• What is expected
Could you repeat the listing below exactly while leaving its pictures behind?

• Input data
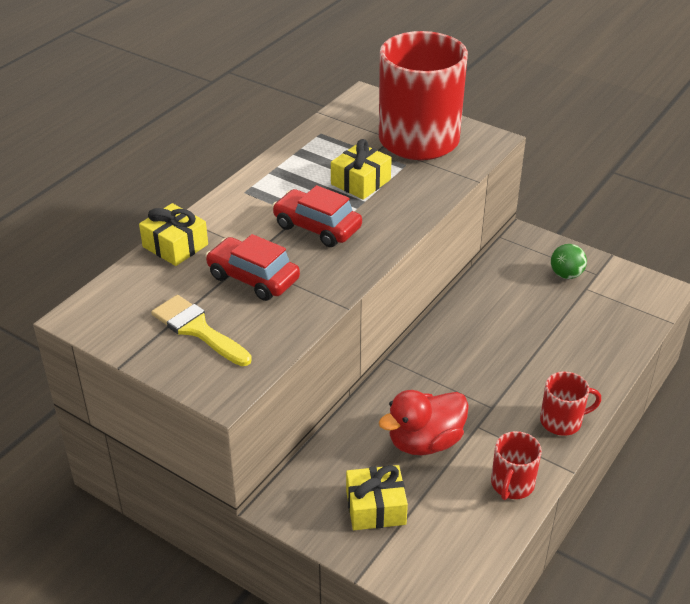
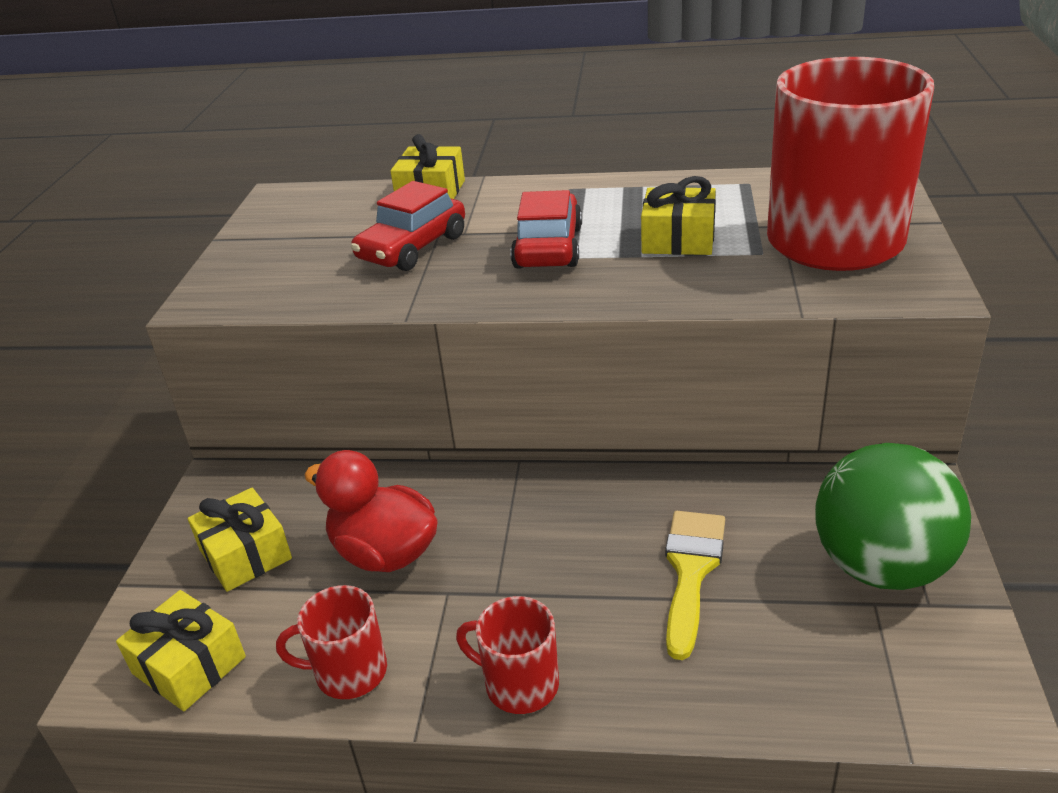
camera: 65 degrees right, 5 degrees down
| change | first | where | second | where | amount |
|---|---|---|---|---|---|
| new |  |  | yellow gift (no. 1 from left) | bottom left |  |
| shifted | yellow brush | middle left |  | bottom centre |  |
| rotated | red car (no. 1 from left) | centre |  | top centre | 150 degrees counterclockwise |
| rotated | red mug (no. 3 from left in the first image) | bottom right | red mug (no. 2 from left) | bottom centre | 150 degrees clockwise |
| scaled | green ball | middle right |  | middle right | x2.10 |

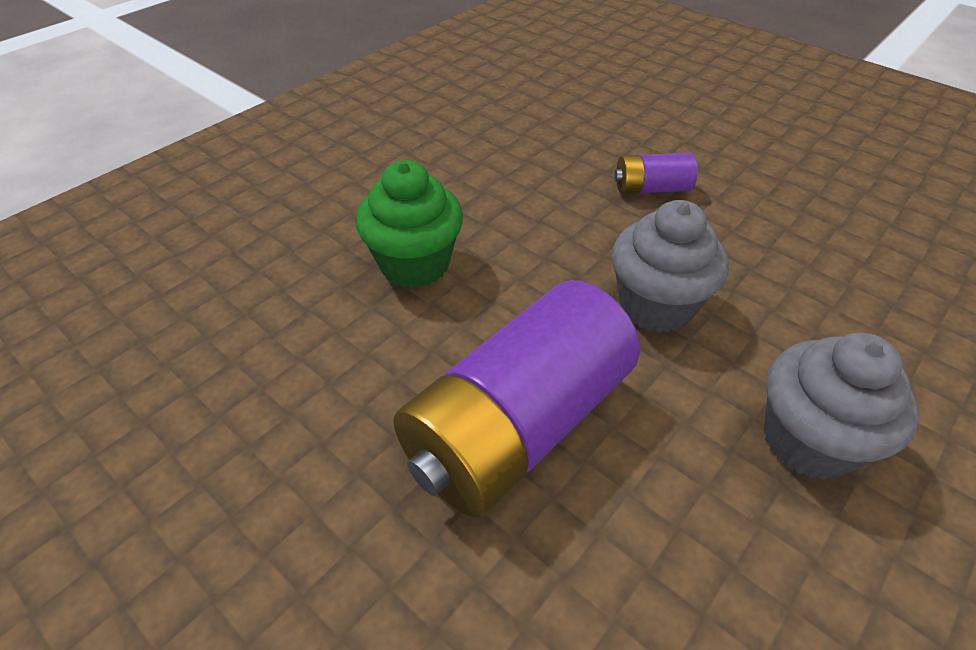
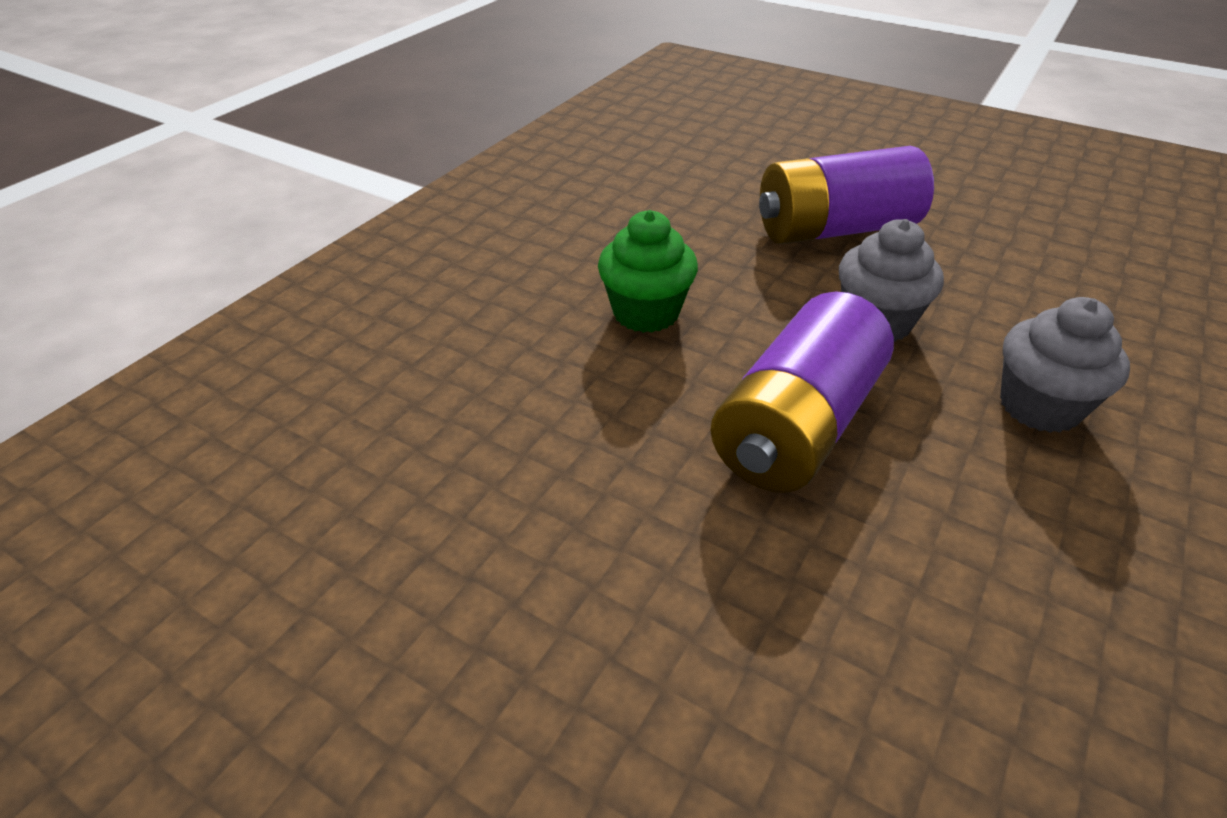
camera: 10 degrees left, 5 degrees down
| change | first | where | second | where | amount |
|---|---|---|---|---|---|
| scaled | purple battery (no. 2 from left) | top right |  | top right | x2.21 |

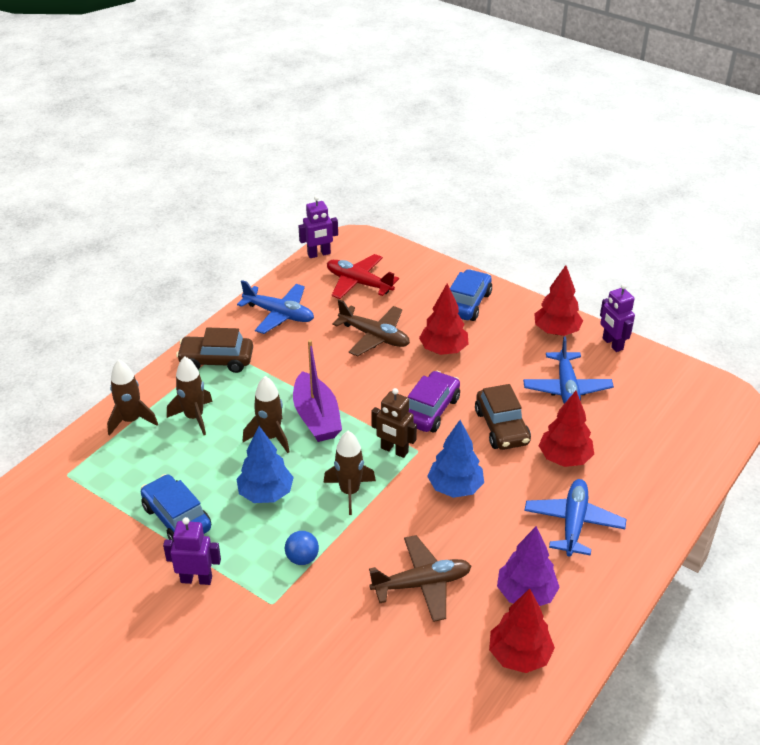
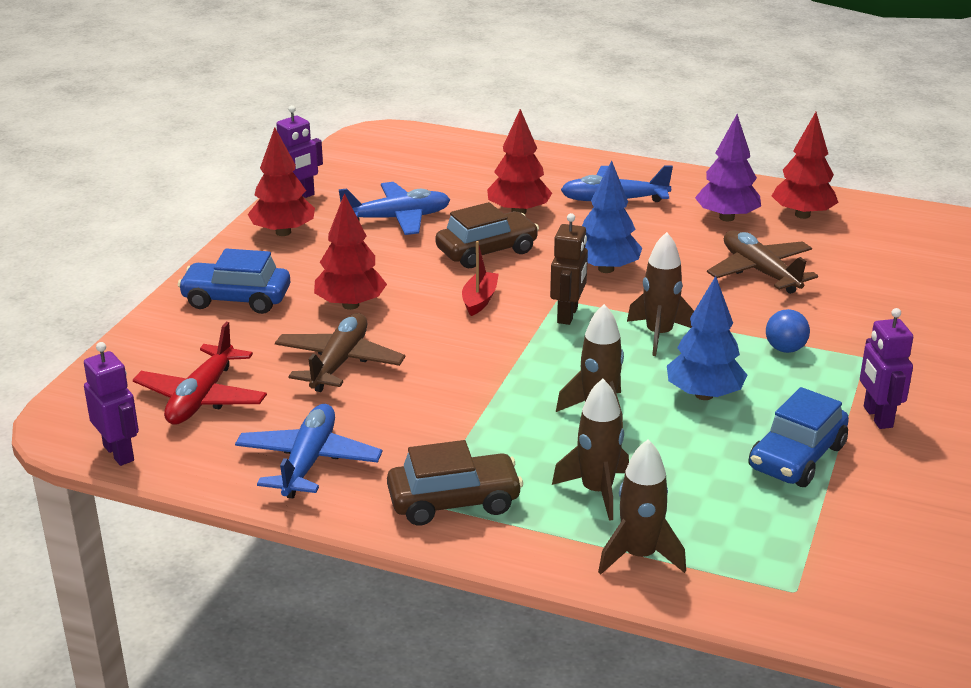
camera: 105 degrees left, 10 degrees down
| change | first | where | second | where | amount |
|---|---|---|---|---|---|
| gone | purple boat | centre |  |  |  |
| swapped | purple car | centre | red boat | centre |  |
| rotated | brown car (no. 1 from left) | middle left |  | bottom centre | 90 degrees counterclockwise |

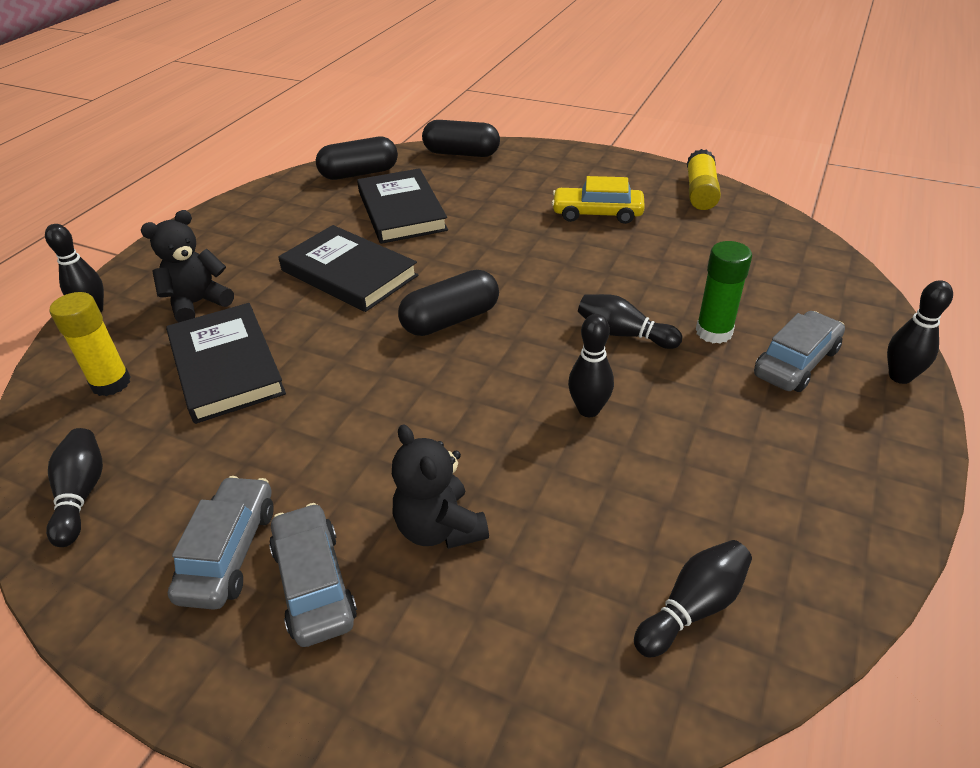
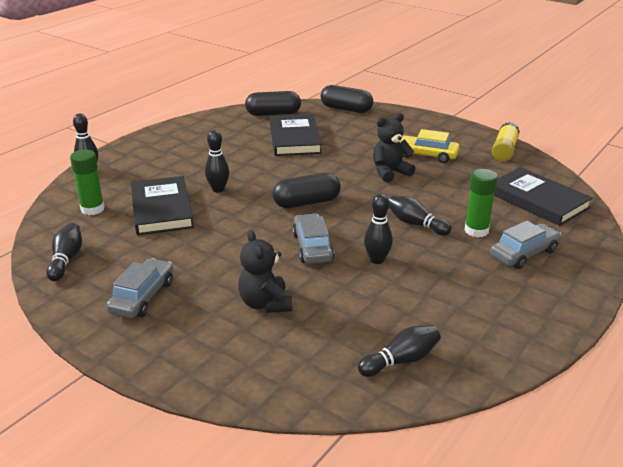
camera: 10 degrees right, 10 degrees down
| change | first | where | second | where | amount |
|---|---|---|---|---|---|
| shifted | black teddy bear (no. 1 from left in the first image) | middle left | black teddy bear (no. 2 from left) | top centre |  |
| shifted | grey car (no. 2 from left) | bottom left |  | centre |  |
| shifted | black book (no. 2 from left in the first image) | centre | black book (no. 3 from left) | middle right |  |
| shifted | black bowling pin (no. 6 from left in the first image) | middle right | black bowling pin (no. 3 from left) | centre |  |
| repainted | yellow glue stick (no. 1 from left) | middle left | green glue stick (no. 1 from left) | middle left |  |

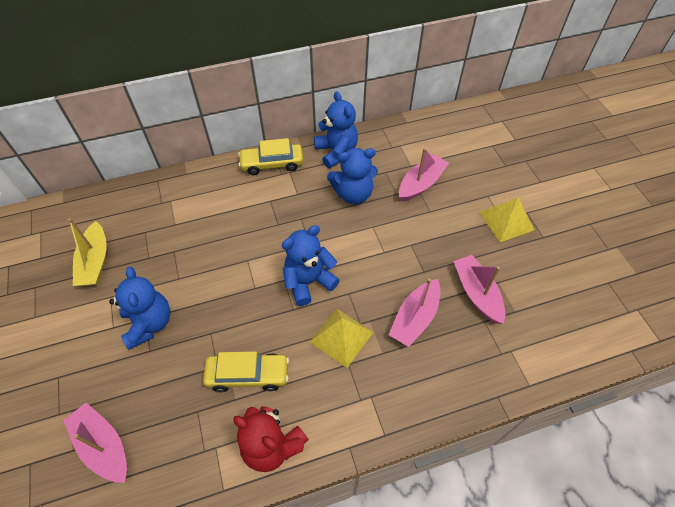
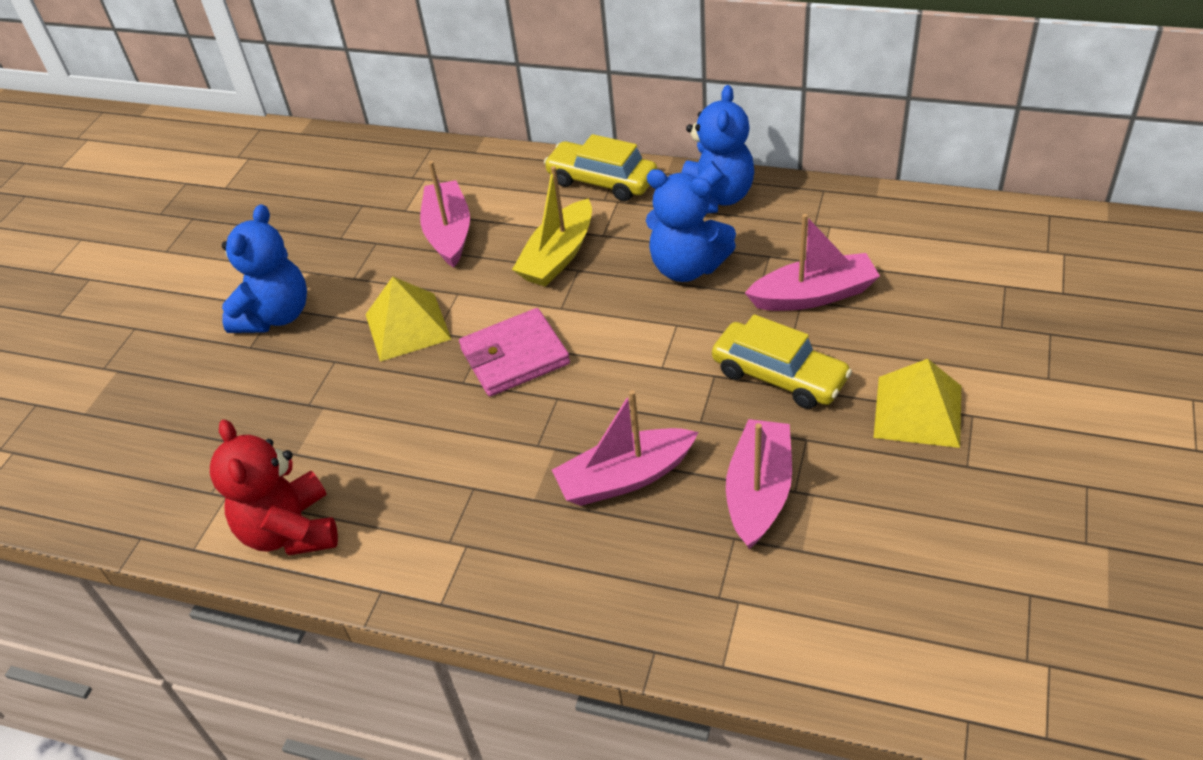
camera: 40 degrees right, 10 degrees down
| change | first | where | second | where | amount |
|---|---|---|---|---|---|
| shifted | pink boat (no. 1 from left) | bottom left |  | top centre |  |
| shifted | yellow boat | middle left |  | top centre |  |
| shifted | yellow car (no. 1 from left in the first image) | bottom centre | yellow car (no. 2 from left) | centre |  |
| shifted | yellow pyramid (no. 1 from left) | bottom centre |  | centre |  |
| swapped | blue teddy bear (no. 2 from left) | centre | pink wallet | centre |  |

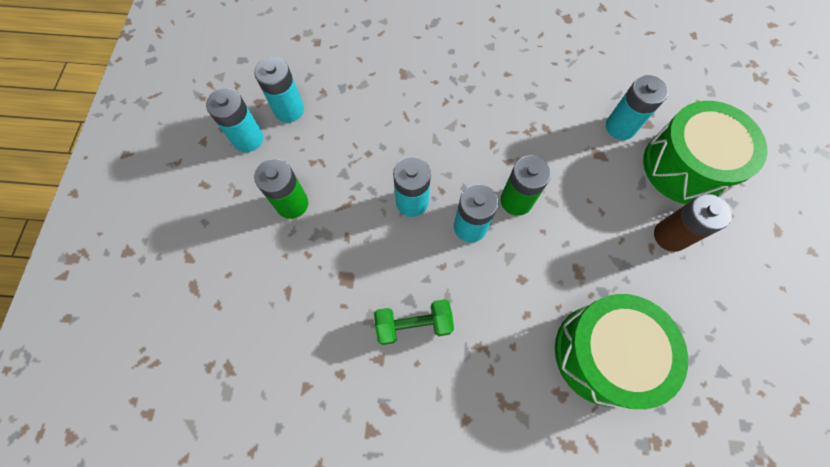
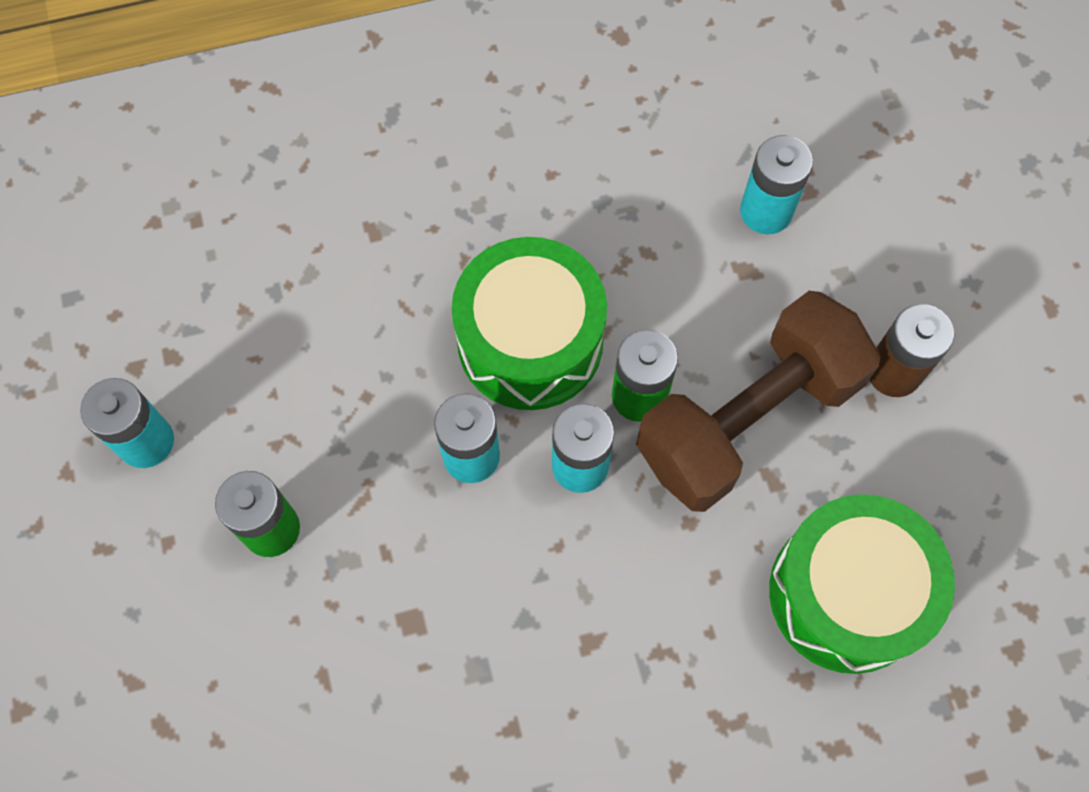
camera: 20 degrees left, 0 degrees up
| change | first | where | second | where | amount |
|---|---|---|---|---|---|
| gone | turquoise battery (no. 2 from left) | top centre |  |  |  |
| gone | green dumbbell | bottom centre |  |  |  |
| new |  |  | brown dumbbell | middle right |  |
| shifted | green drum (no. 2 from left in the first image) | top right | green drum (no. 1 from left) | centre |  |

• Exercise answer
camera: 65 degrees right, 5 degrees down
| change | first | where | second | where | amount |
|---|---|---|---|---|---|
| new |  |  | yellow gift (no. 1 from left) | bottom left |  |
| shifted | yellow brush | middle left |  | bottom centre |  |
| rotated | red car (no. 1 from left) | centre |  | top centre | 150 degrees counterclockwise |
| rotated | red mug (no. 3 from left in the first image) | bottom right | red mug (no. 2 from left) | bottom centre | 150 degrees clockwise |
| scaled | green ball | middle right |  | middle right | x2.10 |

camera: 10 degrees left, 5 degrees down
| change | first | where | second | where | amount |
|---|---|---|---|---|---|
| scaled | purple battery (no. 2 from left) | top right |  | top right | x2.21 |

camera: 105 degrees left, 10 degrees down
| change | first | where | second | where | amount |
|---|---|---|---|---|---|
| gone | purple boat | centre |  |  |  |
| swapped | purple car | centre | red boat | centre |  |
| rotated | brown car (no. 1 from left) | middle left |  | bottom centre | 90 degrees counterclockwise |

camera: 10 degrees right, 10 degrees down
| change | first | where | second | where | amount |
|---|---|---|---|---|---|
| shifted | black teddy bear (no. 1 from left in the first image) | middle left | black teddy bear (no. 2 from left) | top centre |  |
| shifted | grey car (no. 2 from left) | bottom left |  | centre |  |
| shifted | black book (no. 2 from left in the first image) | centre | black book (no. 3 from left) | middle right |  |
| shifted | black bowling pin (no. 6 from left in the first image) | middle right | black bowling pin (no. 3 from left) | centre |  |
| repainted | yellow glue stick (no. 1 from left) | middle left | green glue stick (no. 1 from left) | middle left |  |

camera: 40 degrees right, 10 degrees down
| change | first | where | second | where | amount |
|---|---|---|---|---|---|
| shifted | pink boat (no. 1 from left) | bottom left |  | top centre |  |
| shifted | yellow boat | middle left |  | top centre |  |
| shifted | yellow car (no. 1 from left in the first image) | bottom centre | yellow car (no. 2 from left) | centre |  |
| shifted | yellow pyramid (no. 1 from left) | bottom centre |  | centre |  |
| swapped | blue teddy bear (no. 2 from left) | centre | pink wallet | centre |  |

camera: 20 degrees left, 0 degrees up
| change | first | where | second | where | amount |
|---|---|---|---|---|---|
| gone | turquoise battery (no. 2 from left) | top centre |  |  |  |
| gone | green dumbbell | bottom centre |  |  |  |
| new |  |  | brown dumbbell | middle right |  |
| shifted | green drum (no. 2 from left in the first image) | top right | green drum (no. 1 from left) | centre |  |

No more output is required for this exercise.